What needs to be done:
Each record that follows is to be reproduced character for character, pictures excepted.

[Image-to-image building correspondences]
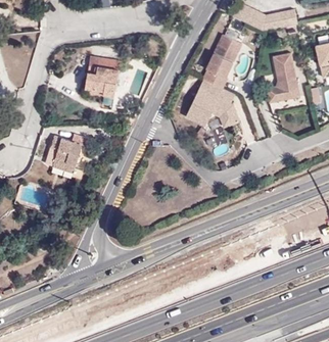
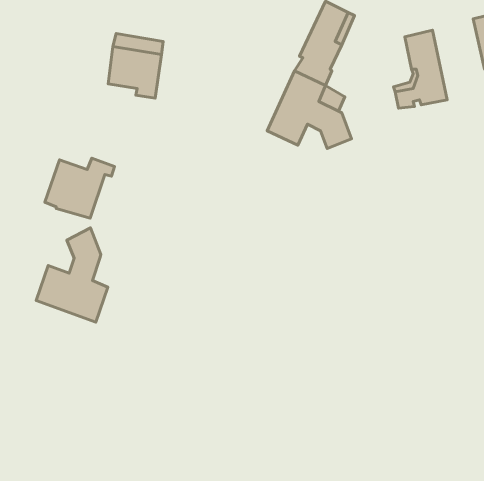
building: none -> [36,228,108,322]

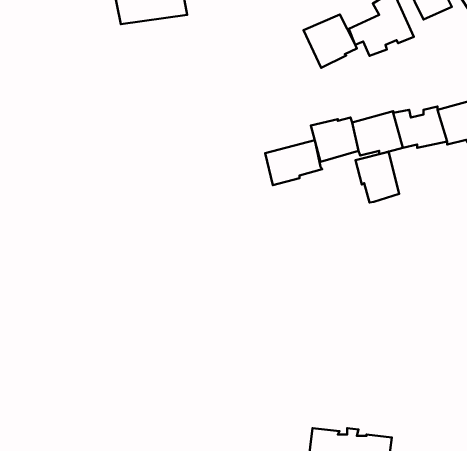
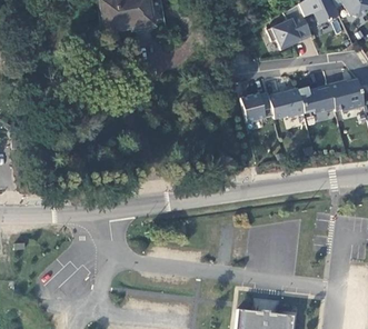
building: [304,15,357,68] -> none
building: [265,140,322,185] -> none
building: [355,152,399,202] -> none

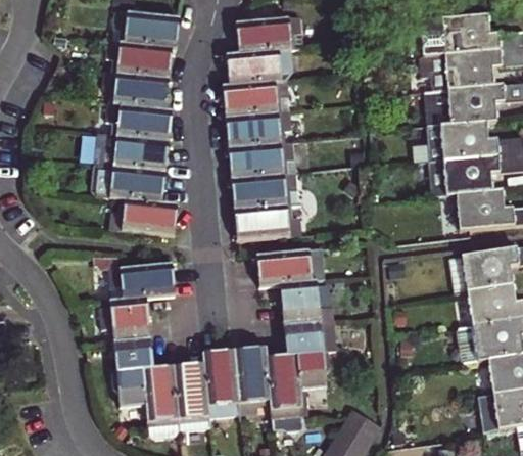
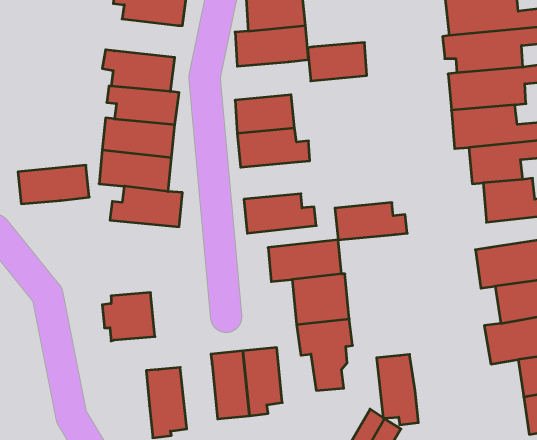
building: [106,40,173,78] -> none
building: [223,82,278,118] -> [308,43,367,81]
building: [231,175,298,210] -> [335,203,407,240]
building: [107,264,174,300] -> [18,165,89,204]
building: [110,337,154,405] -> none
building: [266,354,304,419] -> [377,354,418,425]
building: [175,363,210,427] -> none

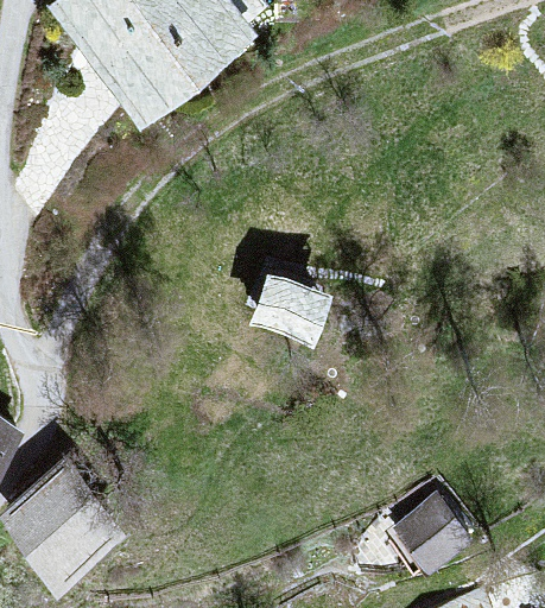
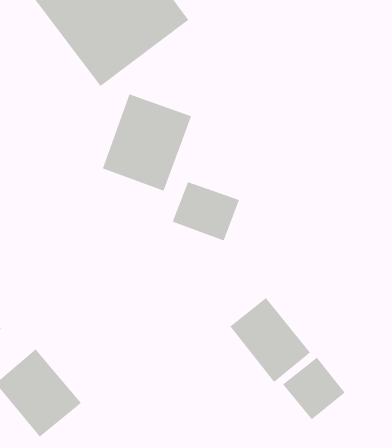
building: none -> [102,94,192,191]
building: none -> [229,297,311,383]

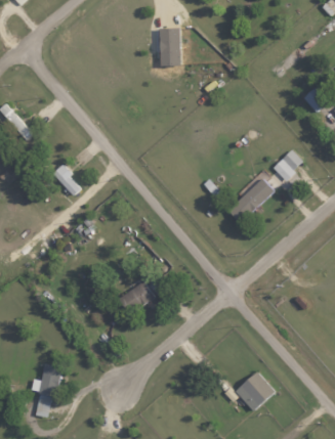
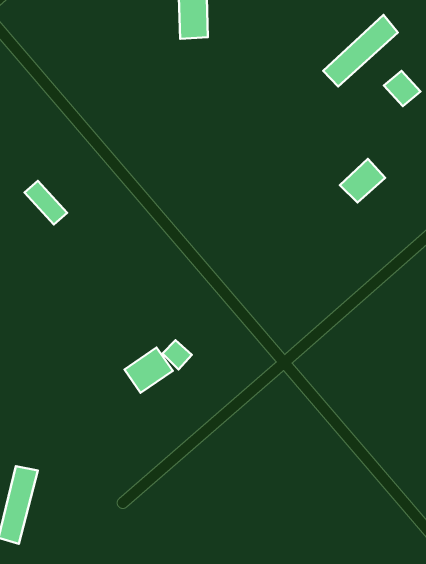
building: none -> [323,15,398,86]
building: [227,178,274,223] -> none
building: [235,372,274,411] -> none

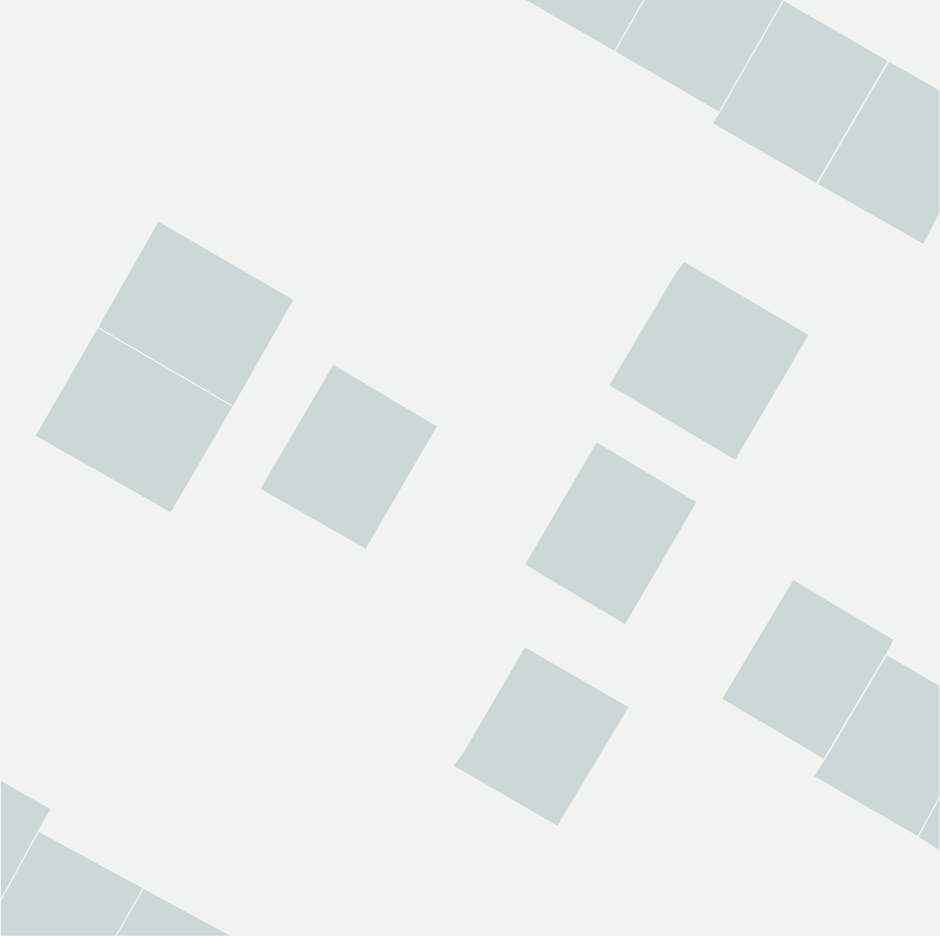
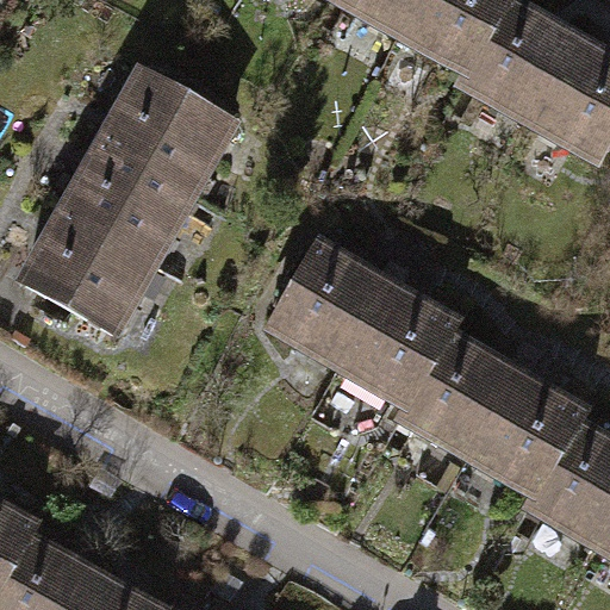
building: none -> [102,73,231,194]
building: [608,261,809,461] -> none
building: [259,364,438,550] -> [270,245,386,366]
building: [453,646,629,827] -> [399,336,513,453]

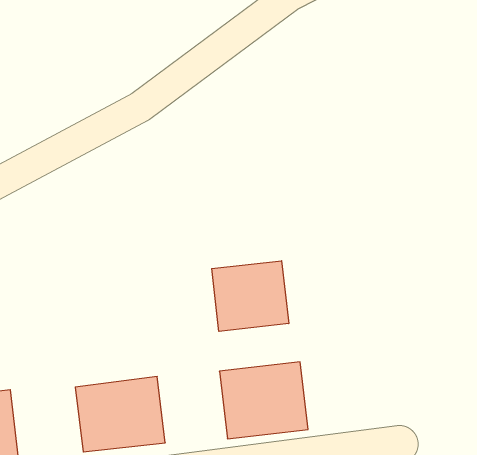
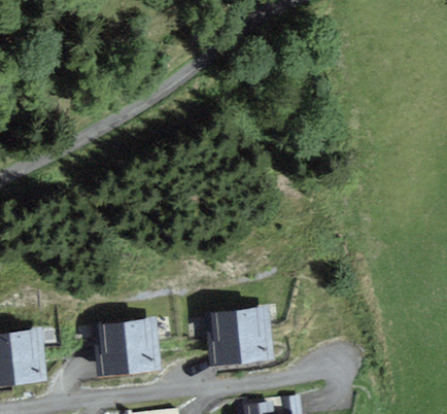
building: [212,261,289,331] -> none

Exercise output:
building: none -> [36,228,108,322]

building: [304,15,357,68] -> none
building: [265,140,322,185] -> none
building: [355,152,399,202] -> none

building: [106,40,173,78] -> none
building: [223,82,278,118] -> [308,43,367,81]
building: [231,175,298,210] -> [335,203,407,240]
building: [107,264,174,300] -> [18,165,89,204]
building: [110,337,154,405] -> none
building: [266,354,304,419] -> [377,354,418,425]
building: [175,363,210,427] -> none

building: none -> [102,94,192,191]
building: none -> [229,297,311,383]

building: none -> [323,15,398,86]
building: [227,178,274,223] -> none
building: [235,372,274,411] -> none

building: none -> [102,73,231,194]
building: [608,261,809,461] -> none
building: [259,364,438,550] -> [270,245,386,366]
building: [453,646,629,827] -> [399,336,513,453]

building: [212,261,289,331] -> none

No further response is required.